[start TASK INPUT]
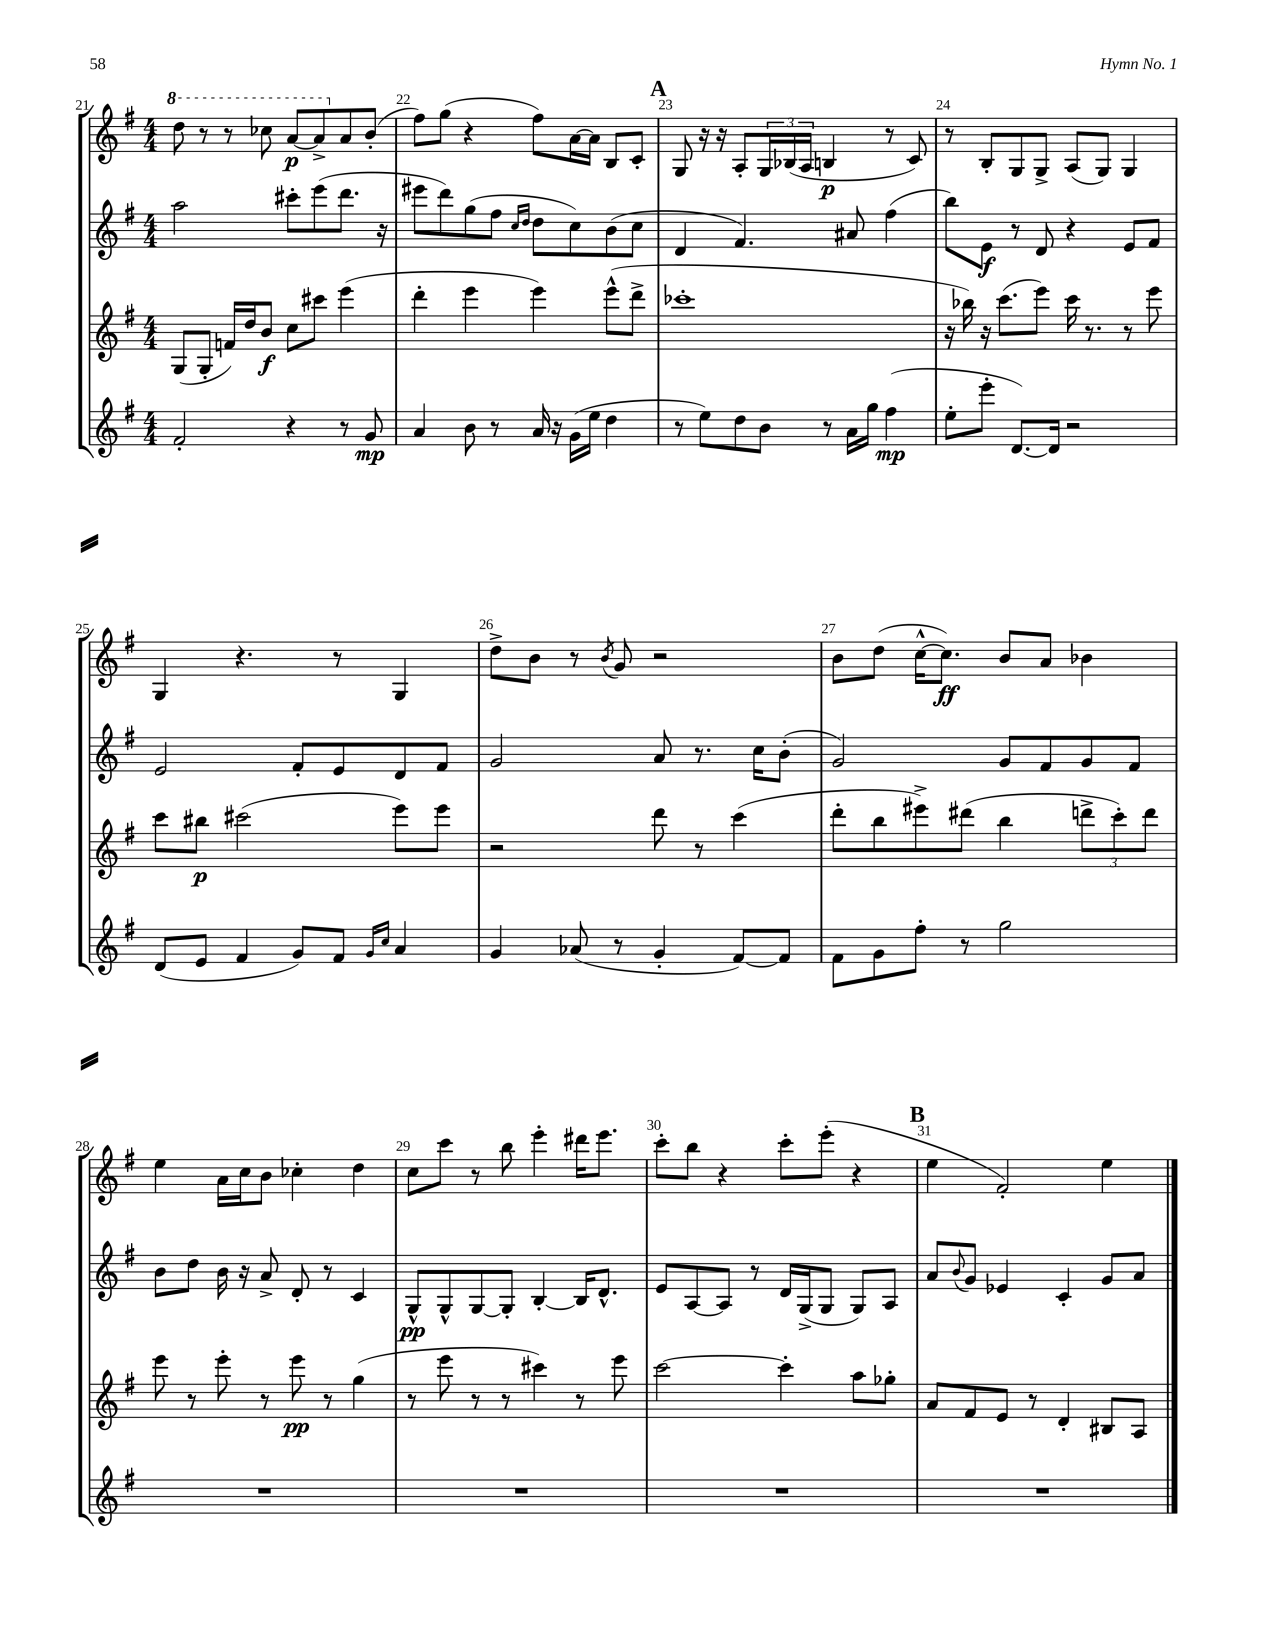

**kern	**kern	**kern	**kern
*staff4	*staff3	*staff2	*staff1
*clefG2	*clefG2	*clefG2	*clefG2
*k[f#]	*k[f#]	*k[f#]	*k[f#]
*M4/4	*M4/4	*M4/4	*M4/4
2f#'	(8G	2aa	8ddd
.	8G'	.	8r
.	16f)	.	8r
.	16dd	.	.
.	8b	.	8ccc-
4r	8cc	8ccc#'	[8aa
.	8ccc#	(8eee	8aa^]
8r	(4eee	8.ddd	8a
8g	.	.	(8b'
.	.	16r	.
=	=	=	=
4a	4ddd'	8eee#	8ff#)
.	.	8ddd)	(8gg
8b	4eee	(8gg	4r
8r	.	8ff#	.
.	.	16qqcc	.
.	.	16qqdd	.
16a	4eee)	8dd	8ff#)
16r	.	.	.
(16g	.	8cc)	[16a
16ee	.	.	16a]
4dd	(8eee^^	(8b	8B
.	8ddd^	8cc	8c'
=	=	=	=
8r	1ccc-'	4d	8G
8ee)	.	.	16r
.	.	.	16r
8dd	.	4.f#)	8A'
8b	.	.	24G
.	.	.	(24B-
.	.	.	24A
8r	.	.	4B
16a	.	8a#	.
16gg	.	.	.
(4ff#	.	(4ff#	8r
.	.	.	8c)
=	=	=	=
8ee'	16r	8bb)	8r
.	16bb-)	.	.
8eee'	16r	8e	8B'
.	(8.ccc	.	.
[8.d)	.	8r	8G
.	8eee)	8d	8G^
16d]	.	.	.
2r	16ccc	4r	(8A
.	8.r	.	.
.	.	.	8G)
.	8r	8e	4G
.	8eee	8f#	.
=	=	=	=
(8d	8ccc	2e	4G
8e	8bb#	.	.
4f#	(2ccc#	.	4.r
8g)	.	8f#'	.
8f#	.	8e	8r
16qqg	.	.	.
16qqcc	.	.	.
4a	8eee)	8d	4G
.	8eee	8f#	.
=	=	=	=
4g	2r	2g	8dd^
.	.	.	8b
(8a-	.	.	8r
.	.	.	8qb
8r	.	.	8g
4g'	8ddd	8a	2r
.	8r	8.r	.
[8f#)	(4ccc	.	.
.	.	16cc	.
8f#]	.	(8b'	.
=	=	=	=
8f#	8ddd'	2g)	8b
8g	8bb	.	(8dd
8ff#'	8eee#^)	.	[16cc^^
.	.	.	8.cc])
8r	(8ddd#	.	.
2gg	4bb	8g	8b
.	.	8f#	8a
.	12ddd^	8g	4b-
.	12ccc')	.	.
.	.	8f#	.
.	12ddd	.	.
=	=	=	=
1r	8eee	8b	4ee
.	8r	8dd	.
.	8eee'	16b	16a
.	.	16r	16cc
.	8r	8a^	8b
.	8eee	8d'	4cc-'
.	8r	8r	.
.	(4gg	4c	4dd
=	=	=	=
1r	8r	8G^^	8cc
.	8eee	8G^^	8ccc
.	8r	[8G	8r
.	8r	8G']	8bb
.	4ccc#)	[4B'	4eee'
.	8r	16B]	16ddd#
.	.	8.d^^	8.eee
.	8eee	.	.
=	=	=	=
1r	[2ccc	8e	8ccc'
.	.	[8A	8bb
.	.	8A]	4r
.	.	8r	.
.	4ccc']	16d	8ccc'
.	.	(16G^	.
.	.	8G	(8eee'
.	8aa	8G)	4r
.	8gg-'	8A	.
=	=	=	=
1r	8a	8a	4ee
.	.	8qqb	.
.	8f#	8g	.
.	8e	4e-	2f#')
.	8r	.	.
.	4d'	4c'	.
.	8B#	8g	4ee
.	8A	8a	.
==	==	==	==
*-	*-	*-	*-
[end TASK INPUT]
#### PROBLEM TO WORK ON:
Put every line of the material above into a numbered list, skipping blank lines and leaving out the picture.

#### THE COMPLETED TASK:
1. **kern	**kern	**kern	**kern
2. *staff4	*staff3	*staff2	*staff1
3. *clefG2	*clefG2	*clefG2	*clefG2
4. *k[f#]	*k[f#]	*k[f#]	*k[f#]
5. *M4/4	*M4/4	*M4/4	*M4/4
6. 2f#'	(8G	2aa	8ddd
7. .	8G'	.	8r
8. .	16f)	.	8r
9. .	16dd	.	.
10. .	8b	.	8ccc-
11. 4r	8cc	8ccc#'	[8aa
12. .	8ccc#	(8eee	8aa^]
13. 8r	(4eee	8.ddd	8a
14. 8g	.	.	(8b'
15. .	.	16r	.
16. =	=	=	=
17. 4a	4ddd'	8eee#	8ff#)
18. .	.	8ddd)	(8gg
19. 8b	4eee	(8gg	4r
20. 8r	.	8ff#	.
21. .	.	16qqcc	.
22. .	.	16qqdd	.
23. 16a	4eee)	8dd	8ff#)
24. 16r	.	.	.
25. (16g	.	8cc)	[16a
26. 16ee	.	.	16a]
27. 4dd	(8eee^^	(8b	8B
28. .	8ddd^	8cc	8c'
29. =	=	=	=
30. 8r	1ccc-'	4d	8G
31. 8ee)	.	.	16r
32. .	.	.	16r
33. 8dd	.	4.f#)	8A'
34. 8b	.	.	24G
35. .	.	.	(24B-
36. .	.	.	24A
37. 8r	.	.	4B
38. 16a	.	8a#	.
39. 16gg	.	.	.
40. (4ff#	.	(4ff#	8r
41. .	.	.	8c)
42. =	=	=	=
43. 8ee'	16r	8bb)	8r
44. .	16bb-)	.	.
45. 8eee'	16r	8e	8B'
46. .	(8.ccc	.	.
47. [8.d)	.	8r	8G
48. .	8eee)	8d	8G^
49. 16d]	.	.	.
50. 2r	16ccc	4r	(8A
51. .	8.r	.	.
52. .	.	.	8G)
53. .	8r	8e	4G
54. .	8eee	8f#	.
55. =	=	=	=
56. (8d	8ccc	2e	4G
57. 8e	8bb#	.	.
58. 4f#	(2ccc#	.	4.r
59. 8g)	.	8f#'	.
60. 8f#	.	8e	8r
61. 16qqg	.	.	.
62. 16qqcc	.	.	.
63. 4a	8eee)	8d	4G
64. .	8eee	8f#	.
65. =	=	=	=
66. 4g	2r	2g	8dd^
67. .	.	.	8b
68. (8a-	.	.	8r
69. .	.	.	8qb
70. 8r	.	.	8g
71. 4g'	8ddd	8a	2r
72. .	8r	8.r	.
73. [8f#)	(4ccc	.	.
74. .	.	16cc	.
75. 8f#]	.	(8b'	.
76. =	=	=	=
77. 8f#	8ddd'	2g)	8b
78. 8g	8bb	.	(8dd
79. 8ff#'	8eee#^)	.	[16cc^^
80. .	.	.	8.cc])
81. 8r	(8ddd#	.	.
82. 2gg	4bb	8g	8b
83. .	.	8f#	8a
84. .	12ddd^	8g	4b-
85. .	12ccc')	.	.
86. .	.	8f#	.
87. .	12ddd	.	.
88. =	=	=	=
89. 1r	8eee	8b	4ee
90. .	8r	8dd	.
91. .	8eee'	16b	16a
92. .	.	16r	16cc
93. .	8r	8a^	8b
94. .	8eee	8d'	4cc-'
95. .	8r	8r	.
96. .	(4gg	4c	4dd
97. =	=	=	=
98. 1r	8r	8G^^	8cc
99. .	8eee	8G^^	8ccc
100. .	8r	[8G	8r
101. .	8r	8G']	8bb
102. .	4ccc#)	[4B'	4eee'
103. .	8r	16B]	16ddd#
104. .	.	8.d^^	8.eee
105. .	8eee	.	.
106. =	=	=	=
107. 1r	[2ccc	8e	8ccc'
108. .	.	[8A	8bb
109. .	.	8A]	4r
110. .	.	8r	.
111. .	4ccc']	16d	8ccc'
112. .	.	(16G^	.
113. .	.	8G	(8eee'
114. .	8aa	8G)	4r
115. .	8gg-'	8A	.
116. =	=	=	=
117. 1r	8a	8a	4ee
118. .	.	8qqb	.
119. .	8f#	8g	.
120. .	8e	4e-	2f#')
121. .	8r	.	.
122. .	4d'	4c'	.
123. .	8B#	8g	4ee
124. .	8A	8a	.
125. ==	==	==	==
126. *-	*-	*-	*-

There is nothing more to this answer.